* **EXERCISE DESCRIPTION**
The expected response is an exact repetition of every record, with images excluded.

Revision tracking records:

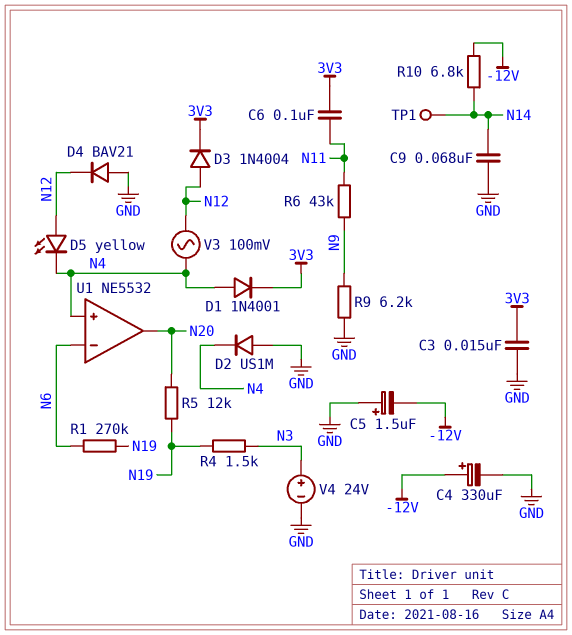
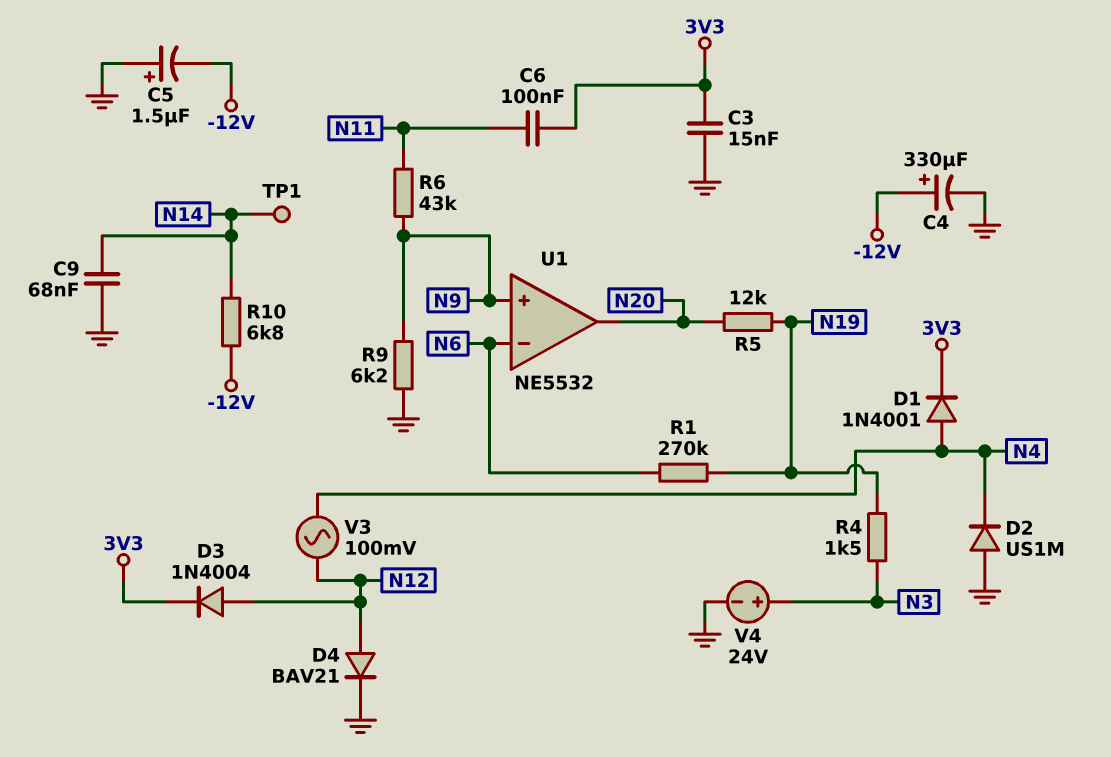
D4: diode BAV21 (A GND, K N12) -> diode BAV21 (A N12, K GND)
D5: LED yellow (A N12, K N4) -> none
U1 pin in+: N4 -> N9

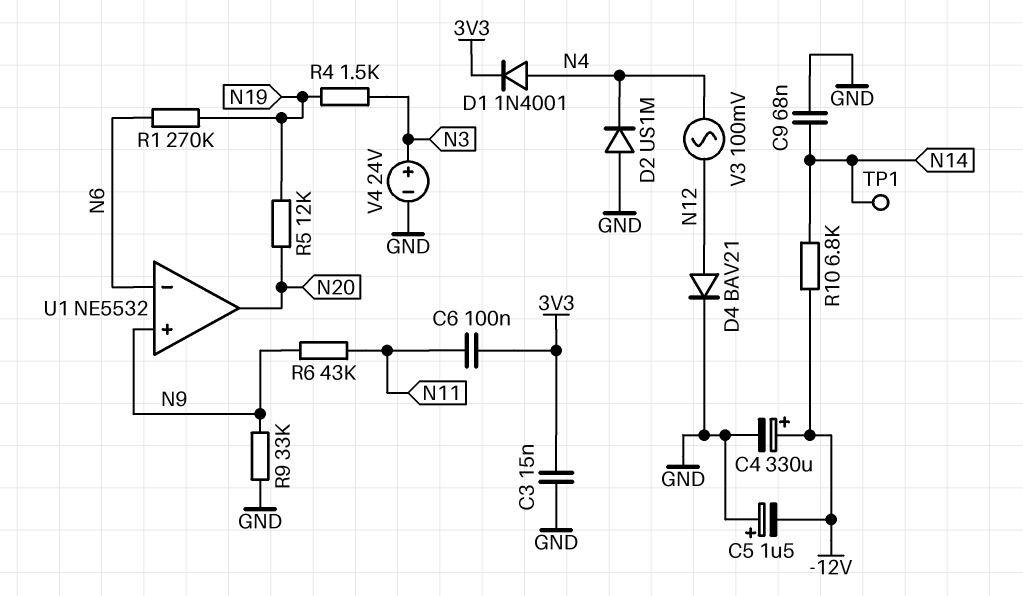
D3: diode 1N4004 (A N12, K 3V3) -> none
R9: 6.2k (GND, N9) -> 33k (GND, N9)

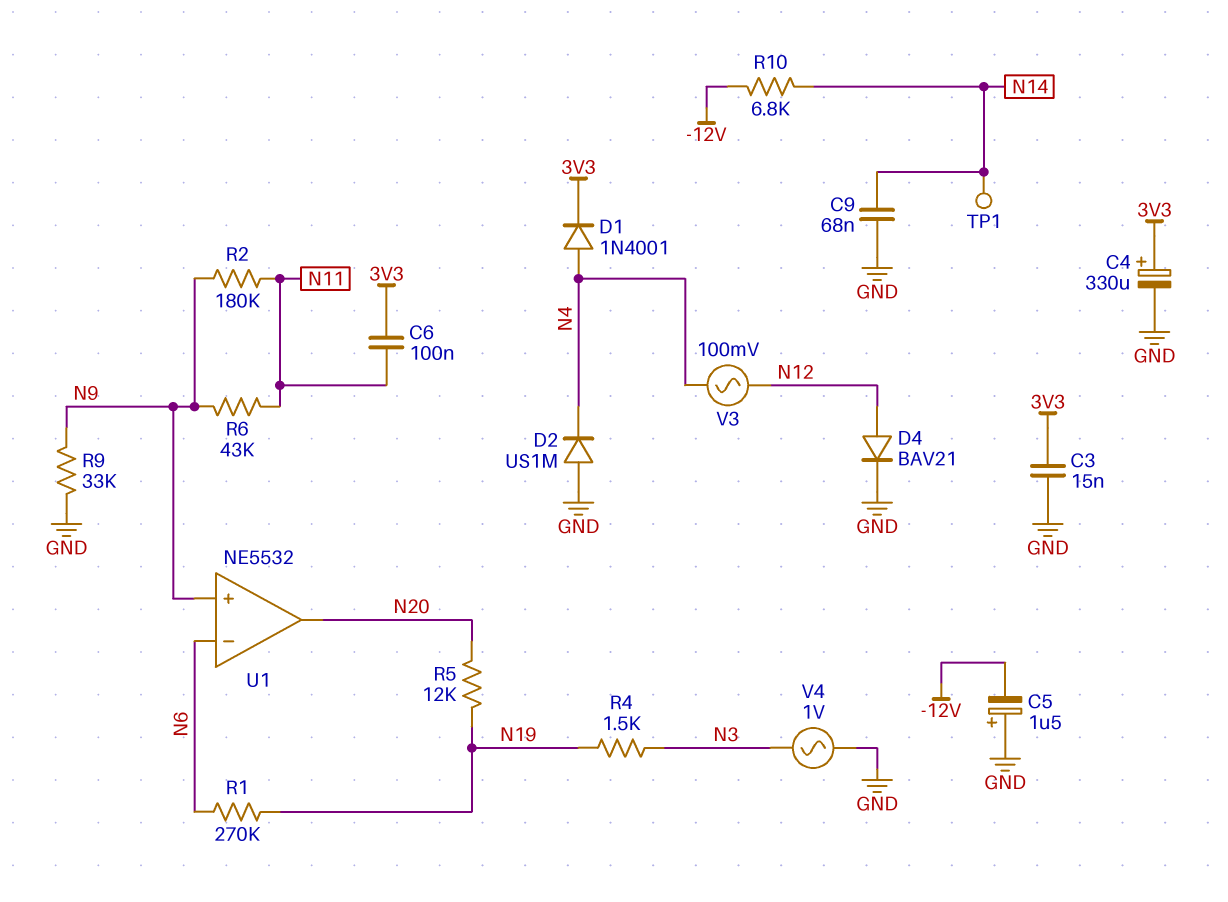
C4: 330uF (plus -12V, minus GND) -> 330uF (plus 3V3, minus GND)
R2: none -> 180k (N9, N11)
V4: 24V (plus N3, minus GND) -> AC 1V (GND, N3)

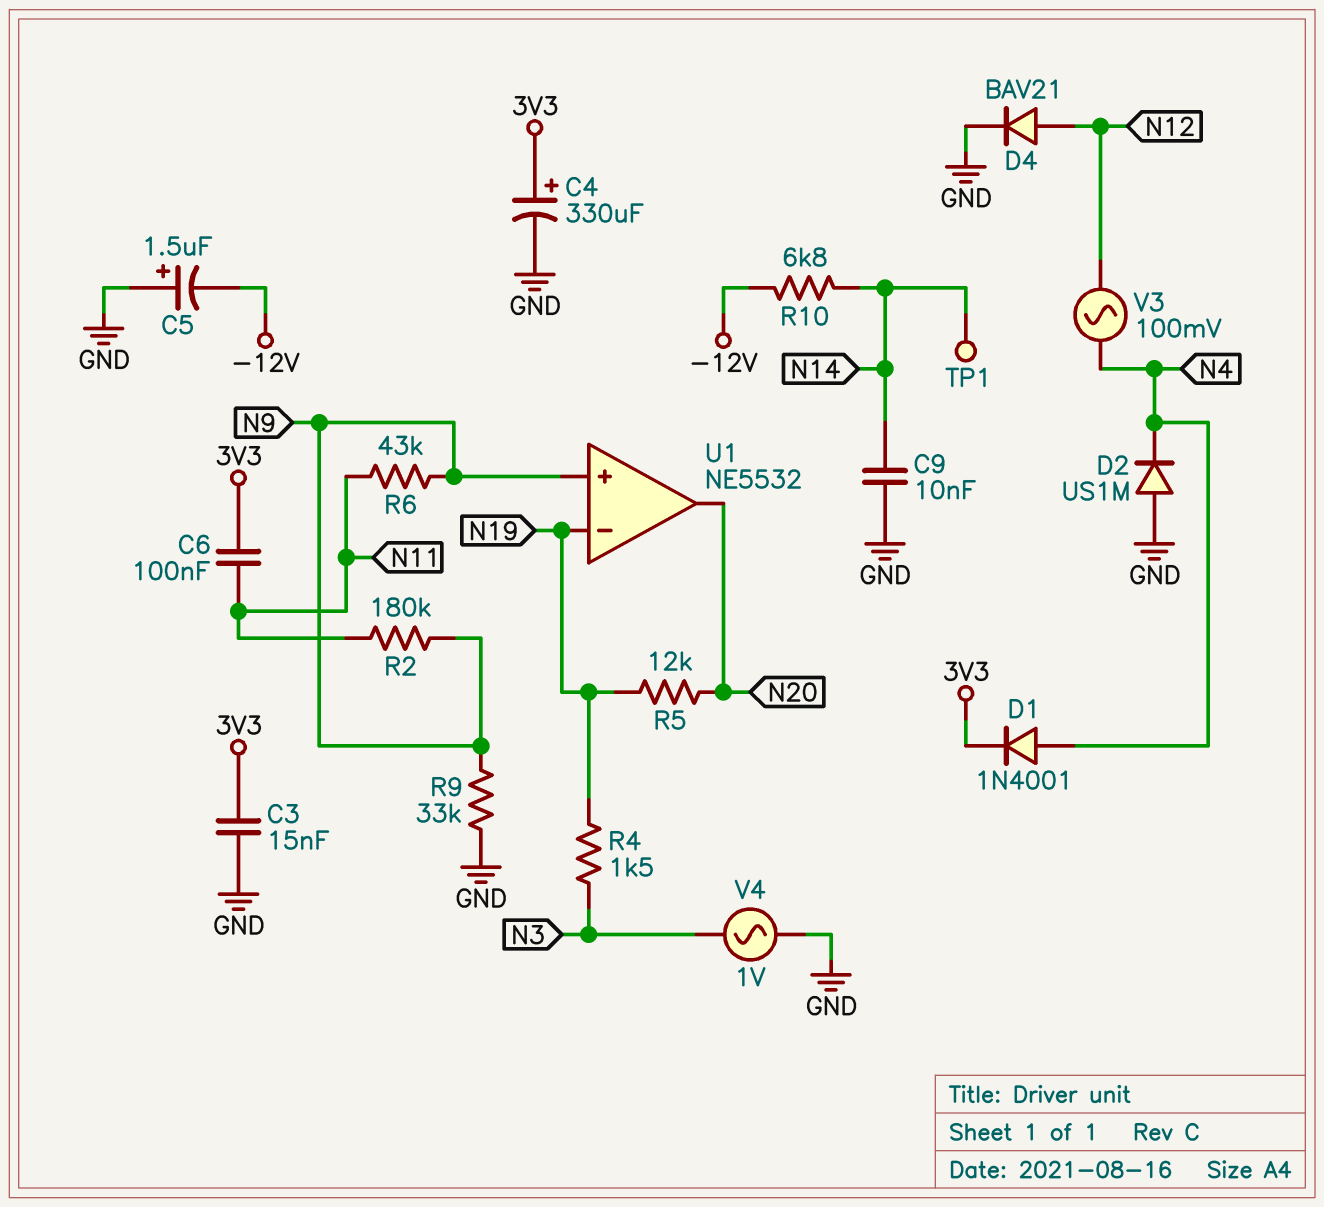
C9: 68nF (GND, N14) -> 10nF (GND, N14)
R1: 270k (N6, N19) -> none
U1 pin in-: N6 -> N19

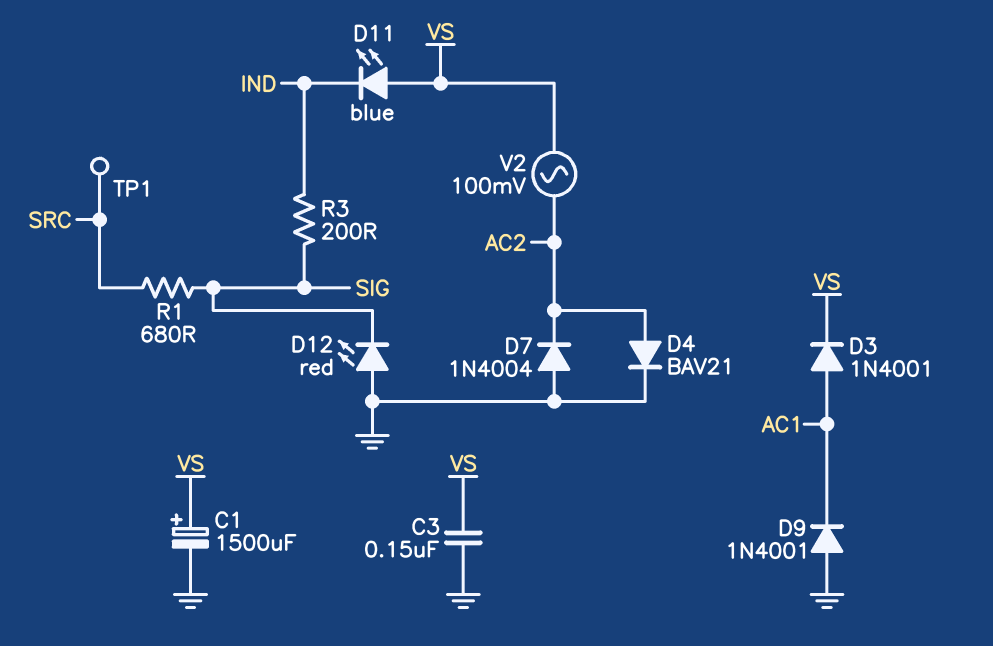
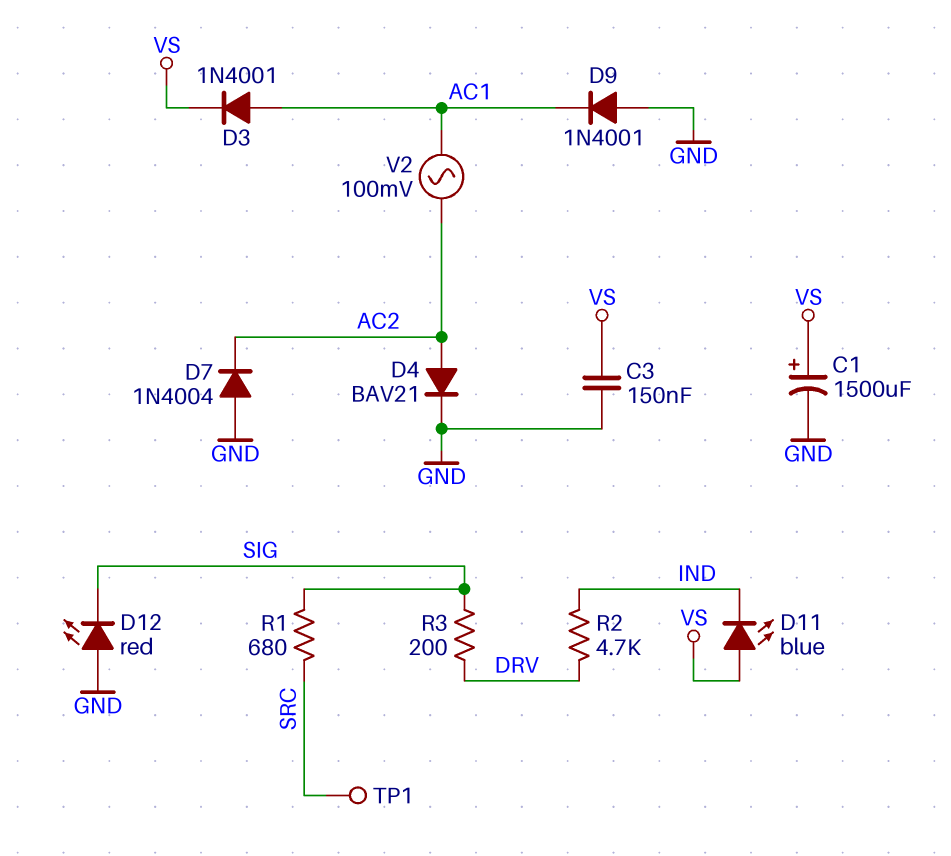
R2: none -> 4.7k (DRV, IND)
R3: 200 (IND, SIG) -> 200 (DRV, SIG)
V2: AC 100mV (AC2, VS) -> AC 100mV (AC1, AC2)

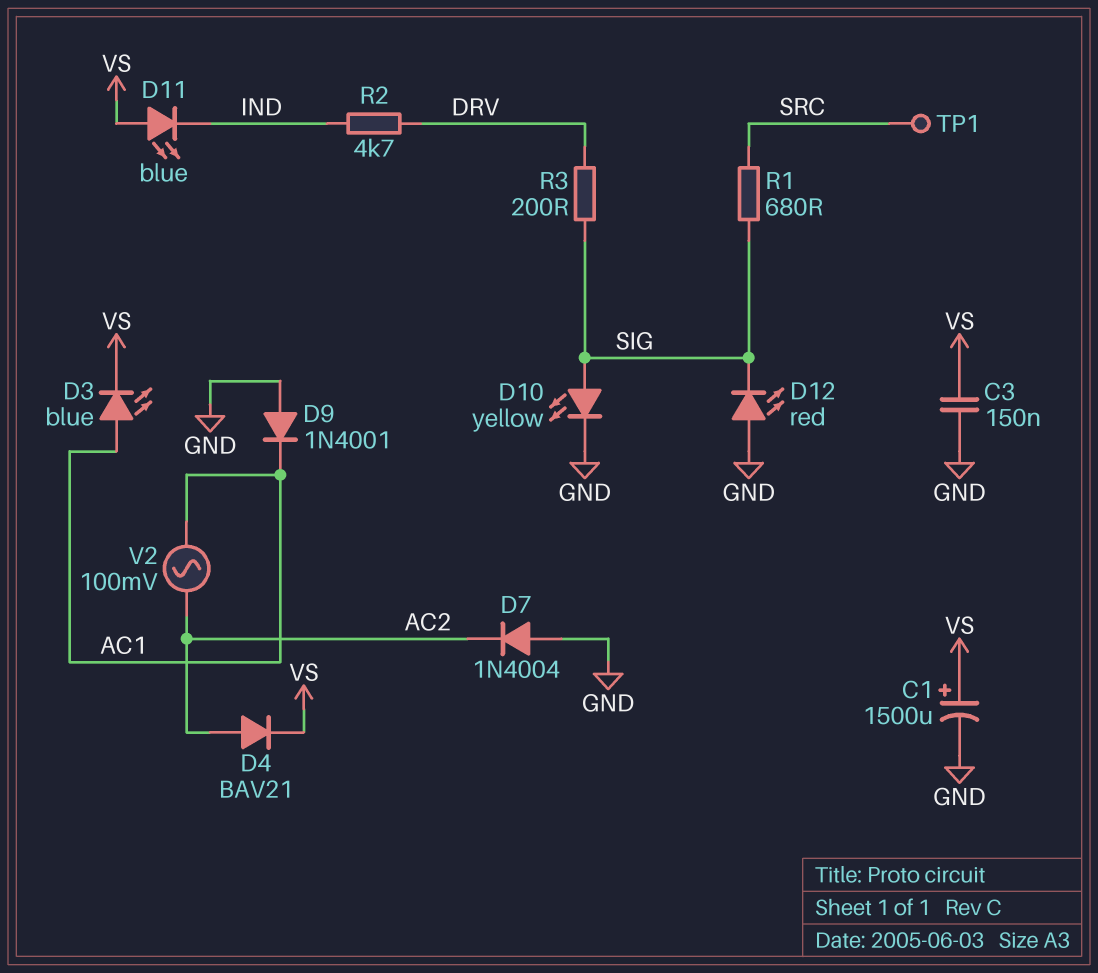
D3: diode 1N4001 (A AC1, K VS) -> LED blue (A AC1, K VS)
D4: diode BAV21 (A AC2, K GND) -> diode BAV21 (A AC2, K VS)
D10: none -> LED yellow (A SIG, K GND)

* **RESPONSE BOX**
D4: diode BAV21 (A GND, K N12) -> diode BAV21 (A N12, K GND)
D5: LED yellow (A N12, K N4) -> none
U1 pin in+: N4 -> N9

D3: diode 1N4004 (A N12, K 3V3) -> none
R9: 6.2k (GND, N9) -> 33k (GND, N9)

C4: 330uF (plus -12V, minus GND) -> 330uF (plus 3V3, minus GND)
R2: none -> 180k (N9, N11)
V4: 24V (plus N3, minus GND) -> AC 1V (GND, N3)

C9: 68nF (GND, N14) -> 10nF (GND, N14)
R1: 270k (N6, N19) -> none
U1 pin in-: N6 -> N19

R2: none -> 4.7k (DRV, IND)
R3: 200 (IND, SIG) -> 200 (DRV, SIG)
V2: AC 100mV (AC2, VS) -> AC 100mV (AC1, AC2)

D3: diode 1N4001 (A AC1, K VS) -> LED blue (A AC1, K VS)
D4: diode BAV21 (A AC2, K GND) -> diode BAV21 (A AC2, K VS)
D10: none -> LED yellow (A SIG, K GND)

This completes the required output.